==== Supplied entries
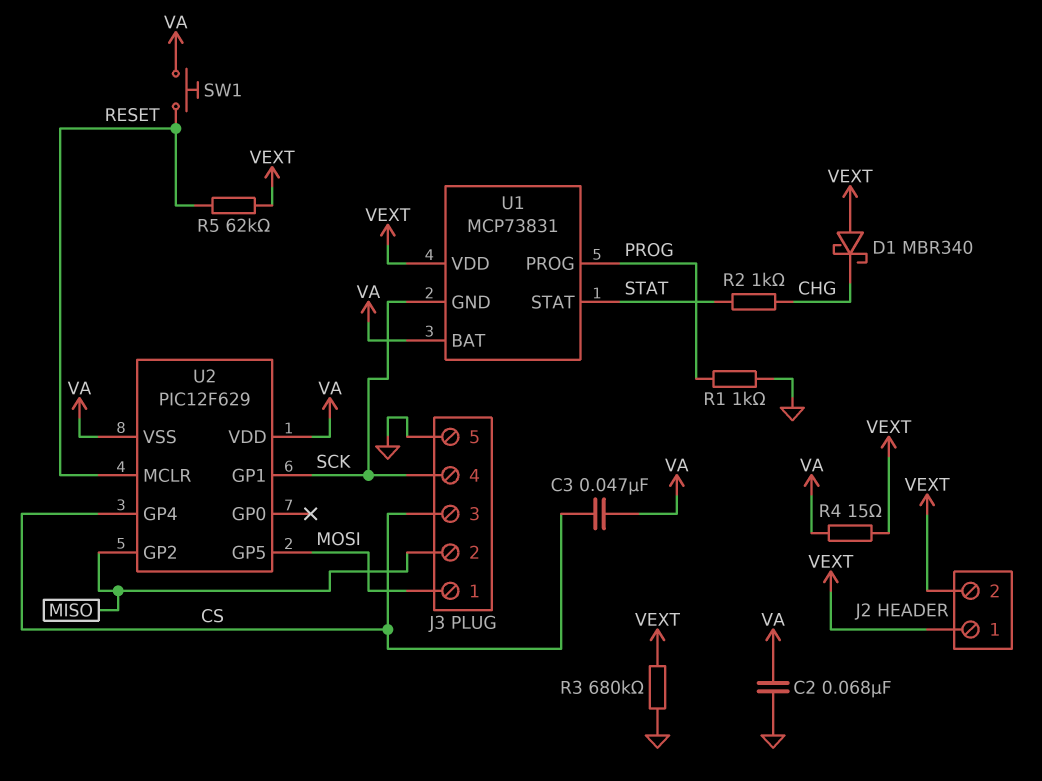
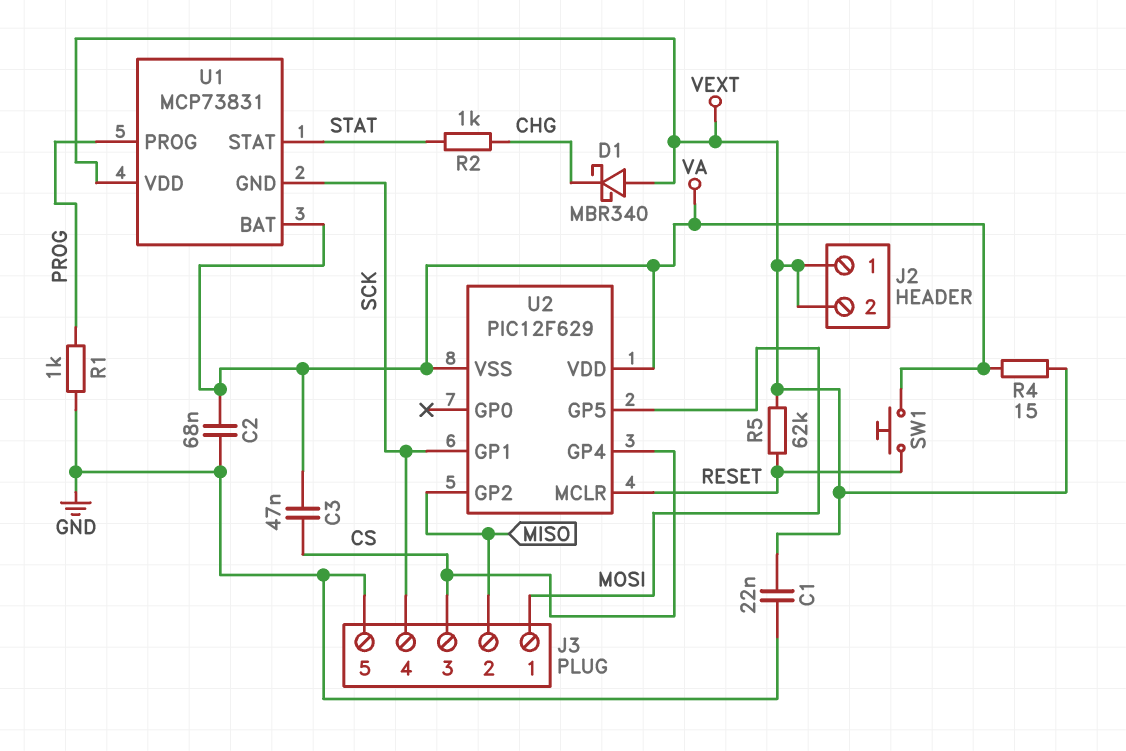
C1: none -> 22nF (GND, VEXT)
R3: 680k (GND, VEXT) -> none

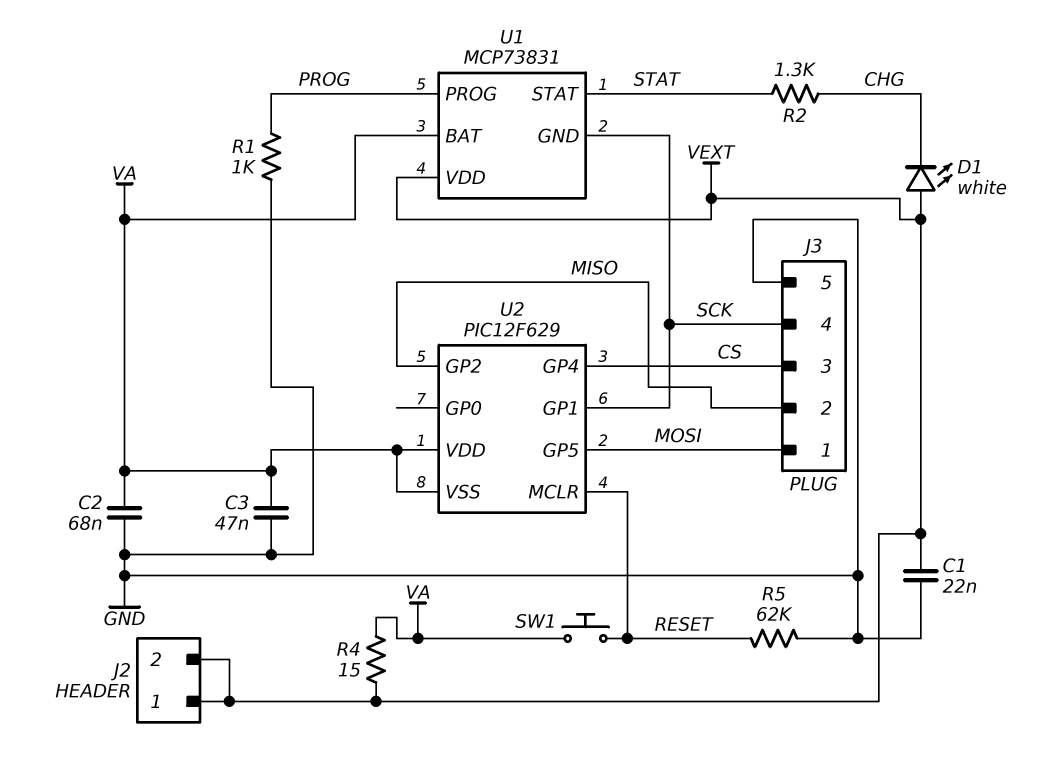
C3: 47nF (CS, VA) -> 47nF (GND, VA)
D1: schottky MBR340 (A VEXT, K CHG) -> LED white (A VEXT, K CHG)
R2: 1k (CHG, STAT) -> 1.3k (CHG, STAT)
R5: 62k (RESET, VEXT) -> 62k (GND, RESET)

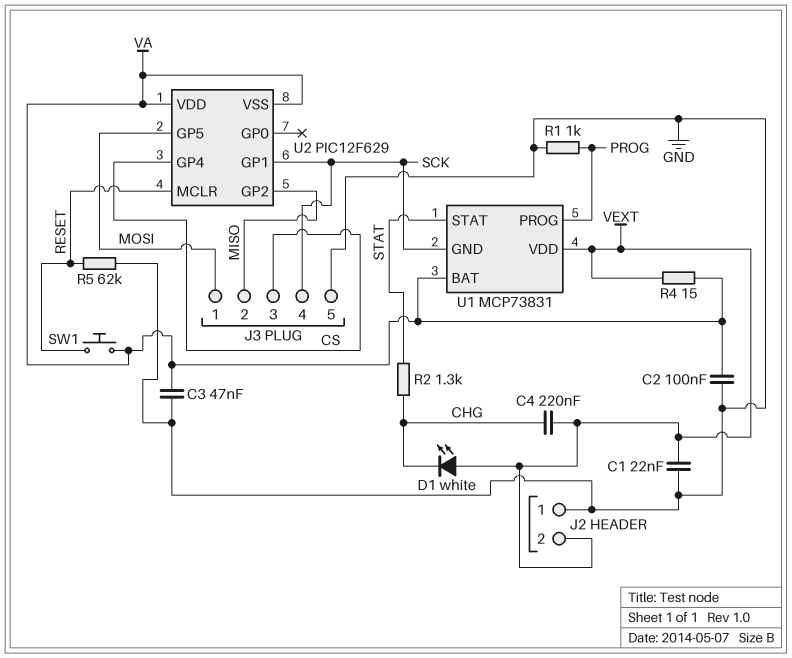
C2: 68nF (GND, VA) -> 100nF (GND, VA)
C4: none -> 220nF (CHG, VEXT)
J2 pin 1: VEXT -> GND

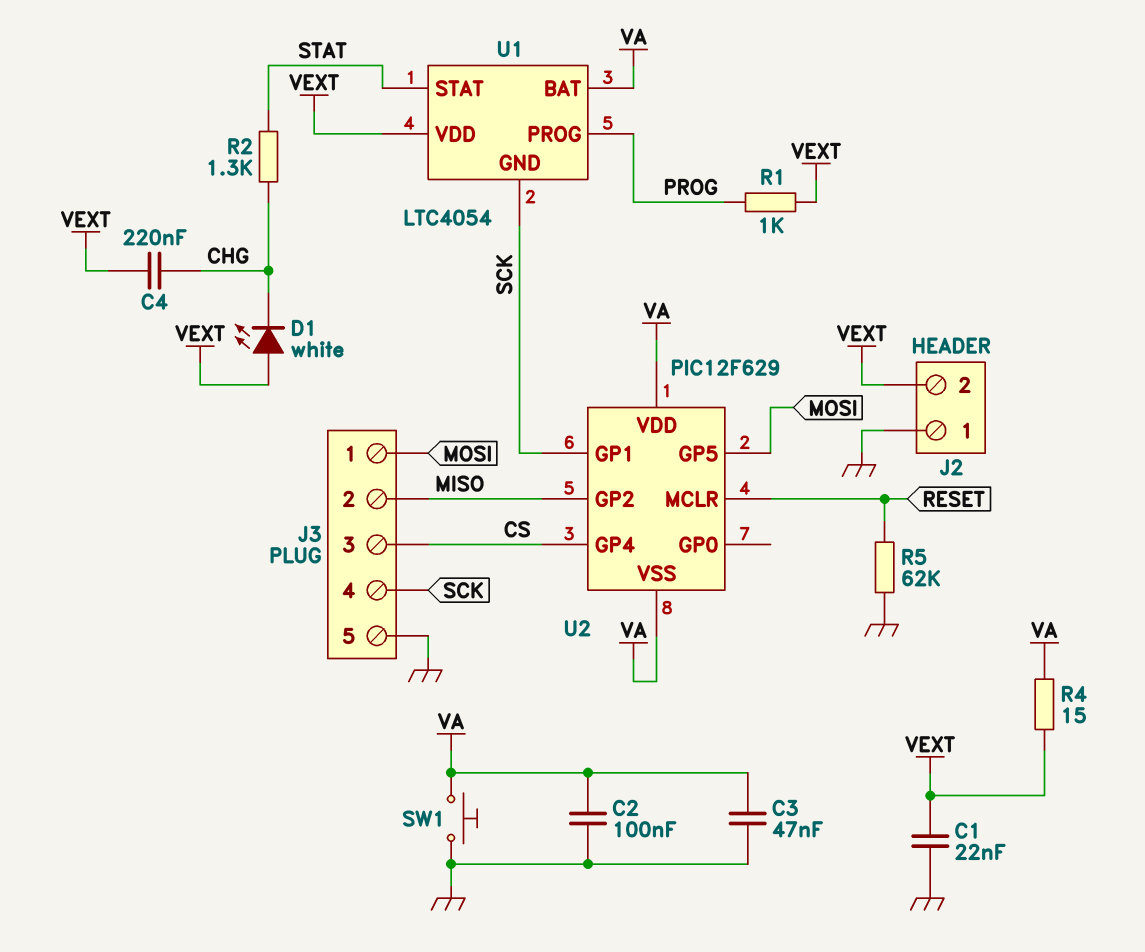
R1: 1k (GND, PROG) -> 1k (PROG, VEXT)
SW1: button (RESET, VA) -> button (GND, VA)
U1: MCP73831 -> LTC4054

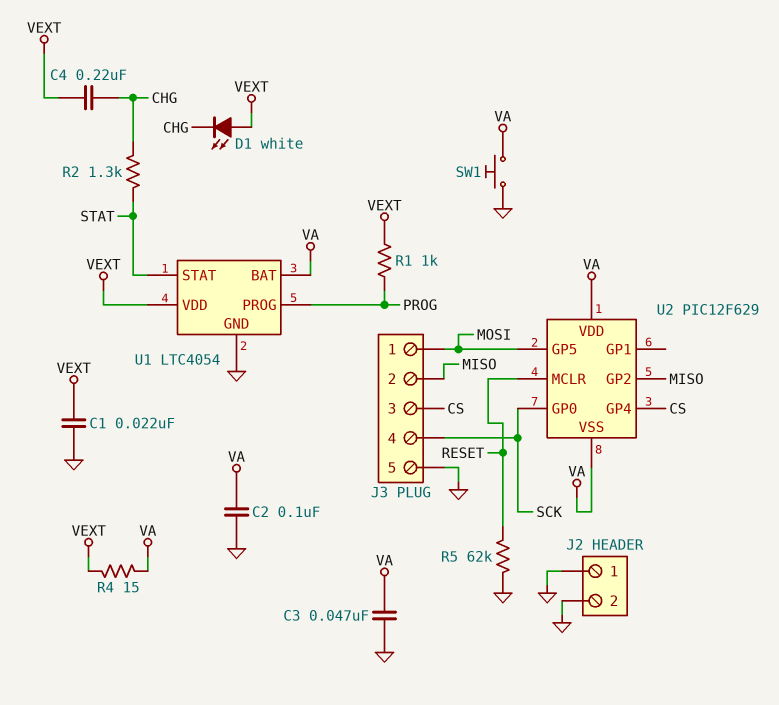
J2 pin 2: VEXT -> GND
U1 pin GND: SCK -> GND
U2 pin GP0: none -> SCK
U2 pin GP1: SCK -> none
========
Assignment — Which lines above include "VEXT"? Show each of them by copying it.

Finished exercise —
C1: none -> 22nF (GND, VEXT)
R3: 680k (GND, VEXT) -> none
D1: schottky MBR340 (A VEXT, K CHG) -> LED white (A VEXT, K CHG)
R5: 62k (RESET, VEXT) -> 62k (GND, RESET)
C4: none -> 220nF (CHG, VEXT)
J2 pin 1: VEXT -> GND
R1: 1k (GND, PROG) -> 1k (PROG, VEXT)
J2 pin 2: VEXT -> GND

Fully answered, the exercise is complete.